§ **Exercise input**
****************

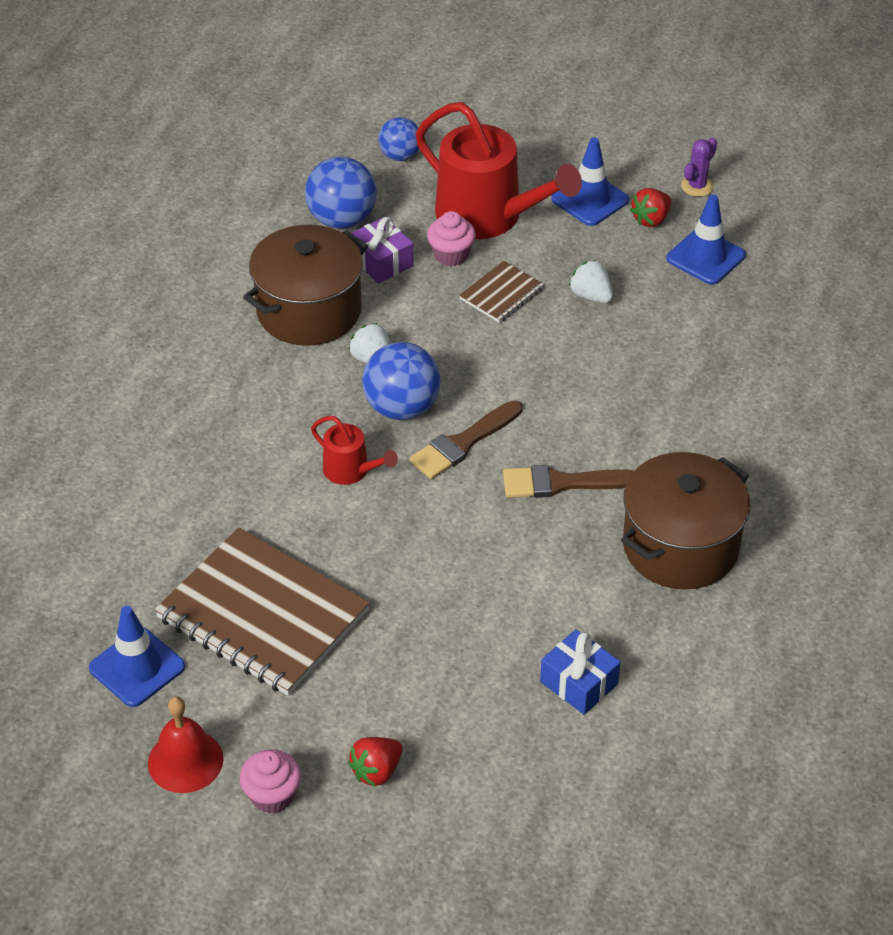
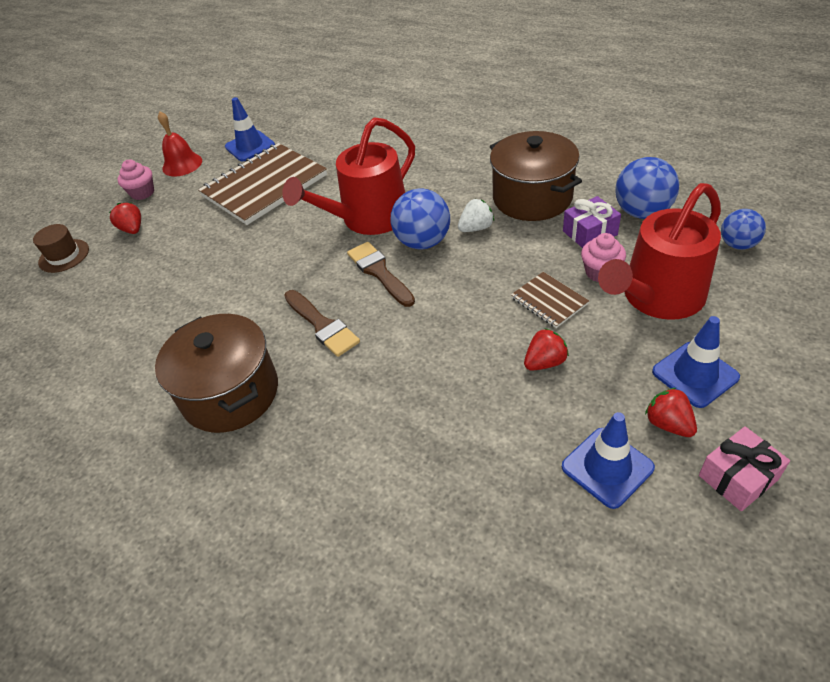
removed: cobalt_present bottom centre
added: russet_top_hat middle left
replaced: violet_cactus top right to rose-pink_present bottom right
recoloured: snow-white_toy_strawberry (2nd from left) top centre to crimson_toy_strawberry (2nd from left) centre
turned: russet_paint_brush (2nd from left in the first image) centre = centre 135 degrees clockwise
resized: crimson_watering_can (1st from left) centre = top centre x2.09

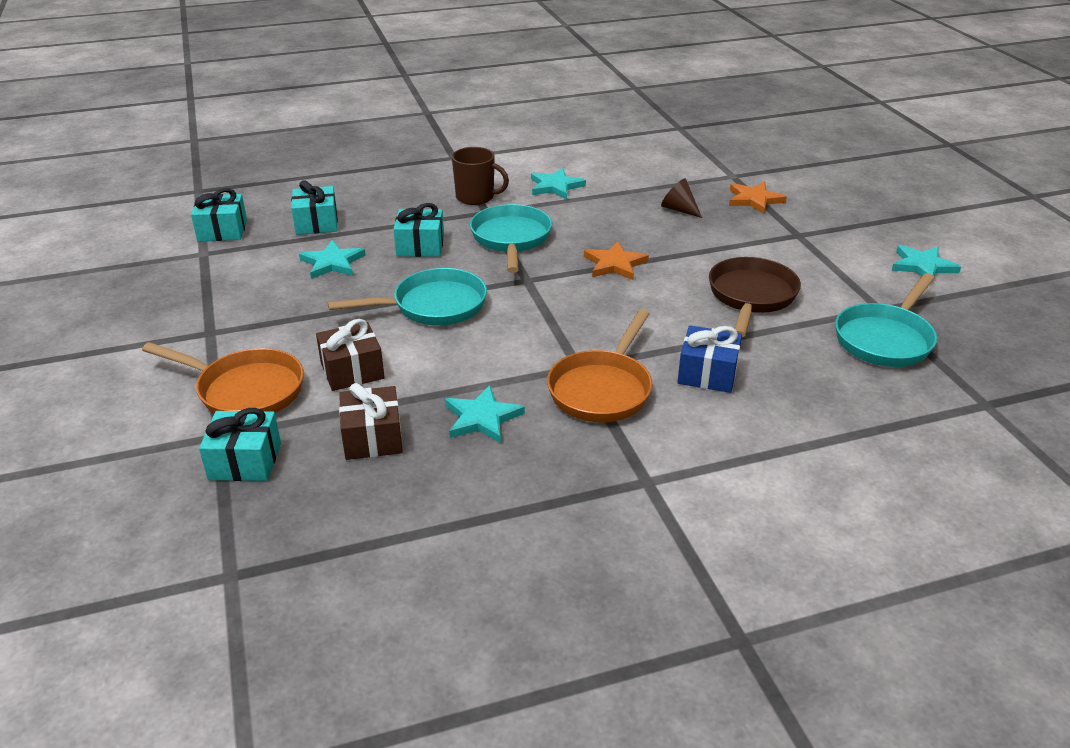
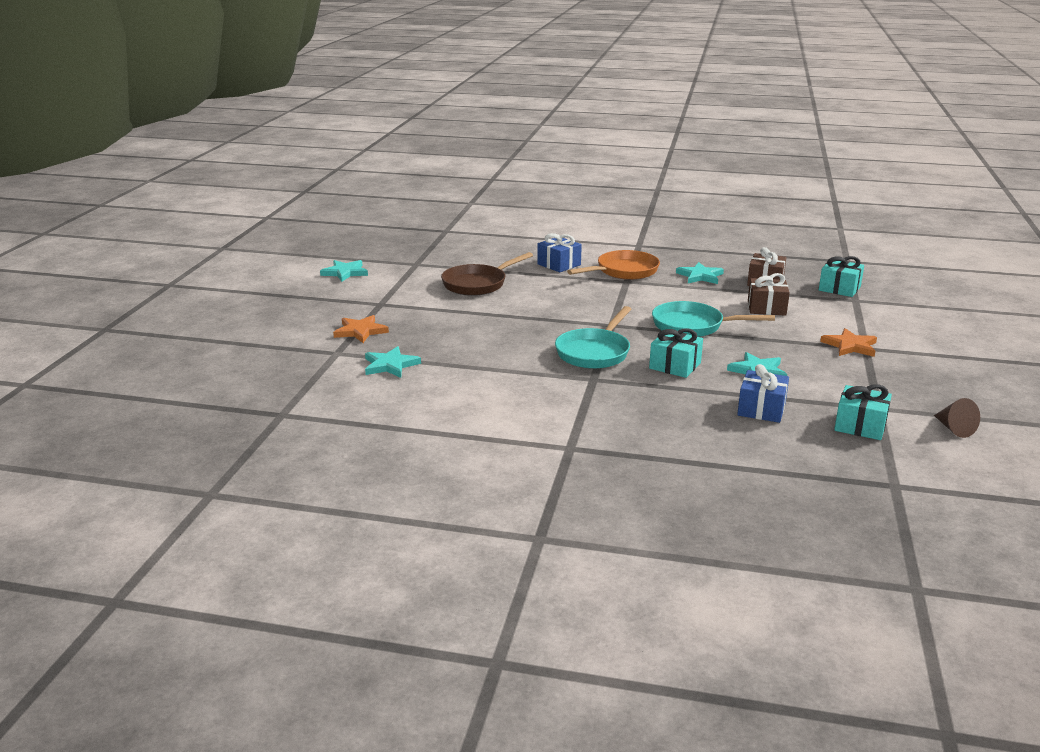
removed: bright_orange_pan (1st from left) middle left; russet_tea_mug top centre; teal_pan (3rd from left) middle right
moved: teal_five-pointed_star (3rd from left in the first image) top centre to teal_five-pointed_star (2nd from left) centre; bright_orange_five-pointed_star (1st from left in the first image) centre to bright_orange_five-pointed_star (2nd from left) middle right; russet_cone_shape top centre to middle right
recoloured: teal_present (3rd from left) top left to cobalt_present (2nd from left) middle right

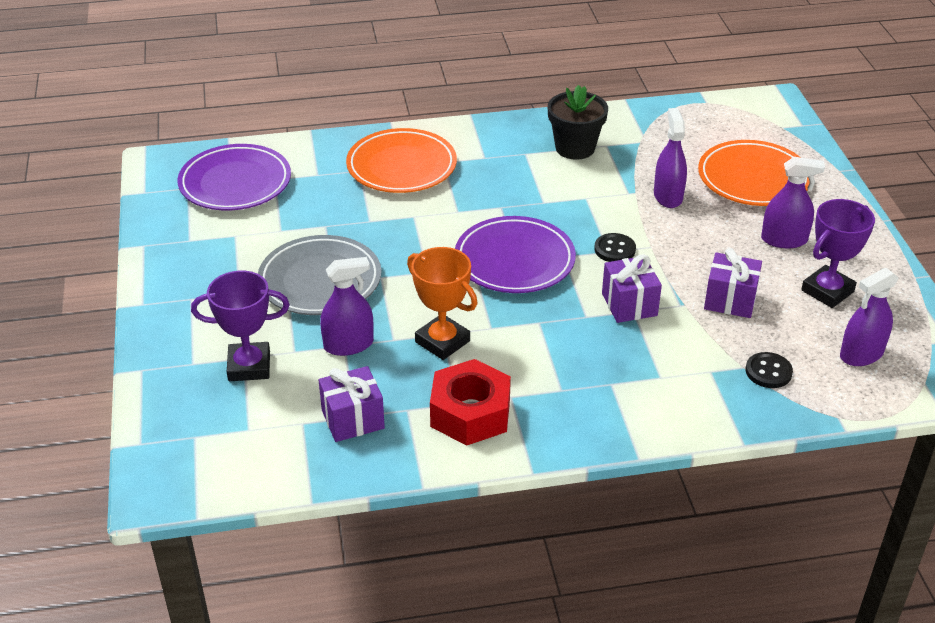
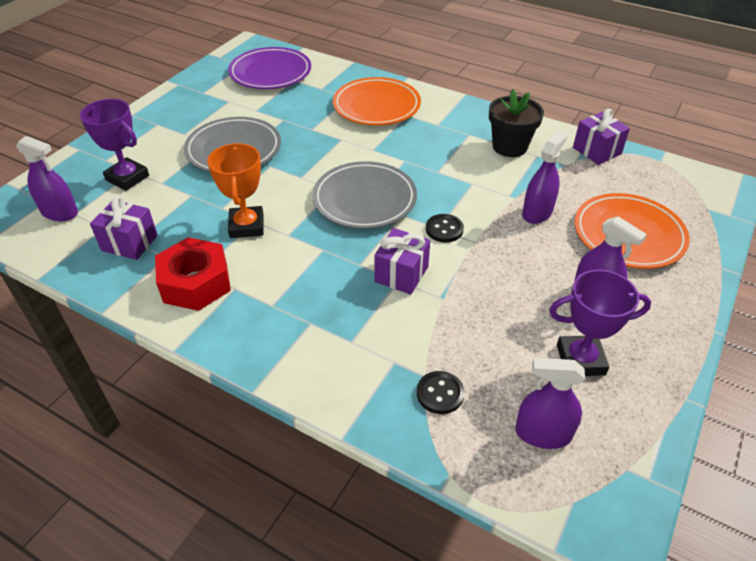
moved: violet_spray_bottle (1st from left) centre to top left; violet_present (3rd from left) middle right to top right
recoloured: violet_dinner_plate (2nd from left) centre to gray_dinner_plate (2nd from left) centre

****************

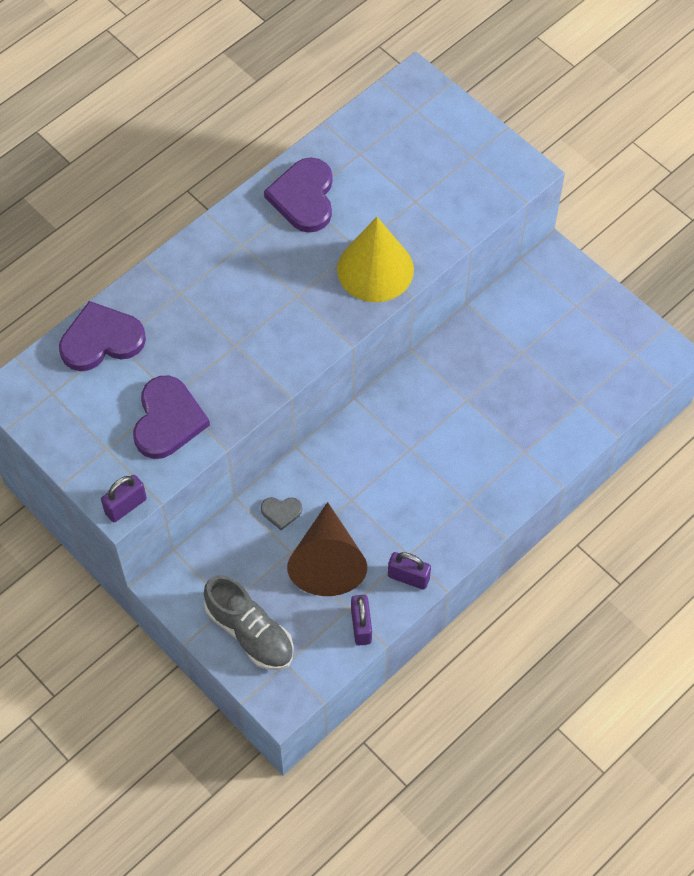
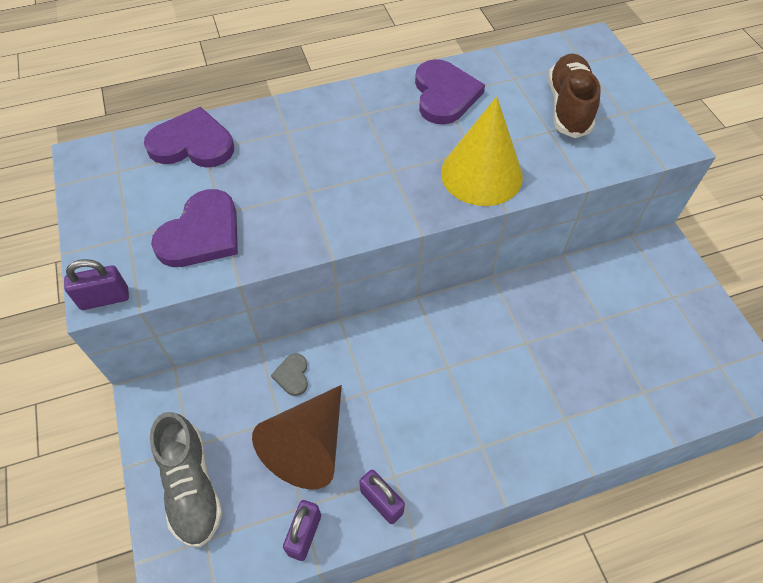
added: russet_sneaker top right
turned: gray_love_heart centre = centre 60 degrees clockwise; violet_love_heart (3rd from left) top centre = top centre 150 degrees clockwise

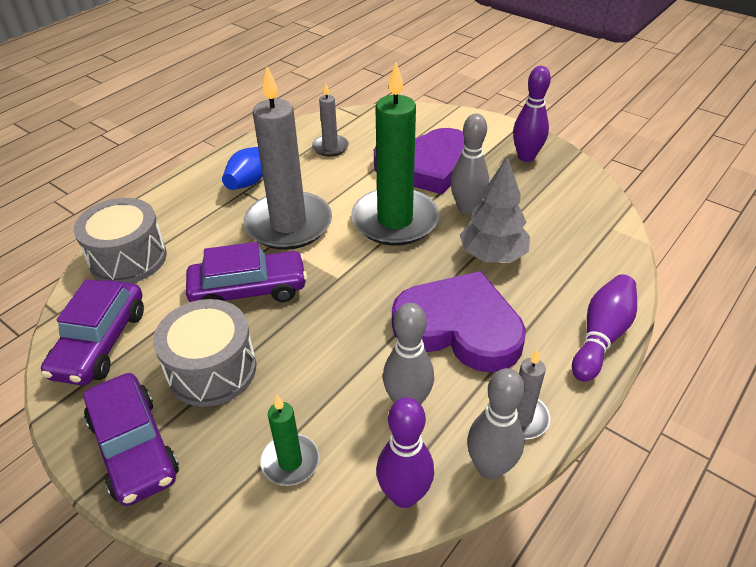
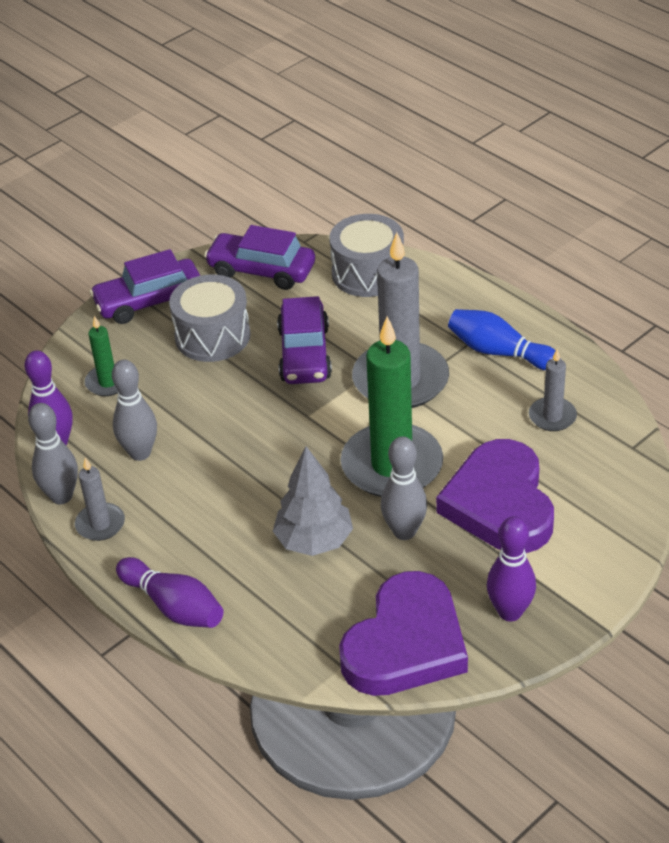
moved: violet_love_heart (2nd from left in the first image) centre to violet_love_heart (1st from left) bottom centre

****************

§ **What the task requires**
Retype only this portion of the data above: the line containing "added: russet_top_hat middle left", the line containing "turned: russet_paint_brush (2nd", and all lines between them, exactly.

§ **Expected output**
added: russet_top_hat middle left
replaced: violet_cactus top right to rose-pink_present bottom right
recoloured: snow-white_toy_strawberry (2nd from left) top centre to crimson_toy_strawberry (2nd from left) centre
turned: russet_paint_brush (2nd from left in the first image) centre = centre 135 degrees clockwise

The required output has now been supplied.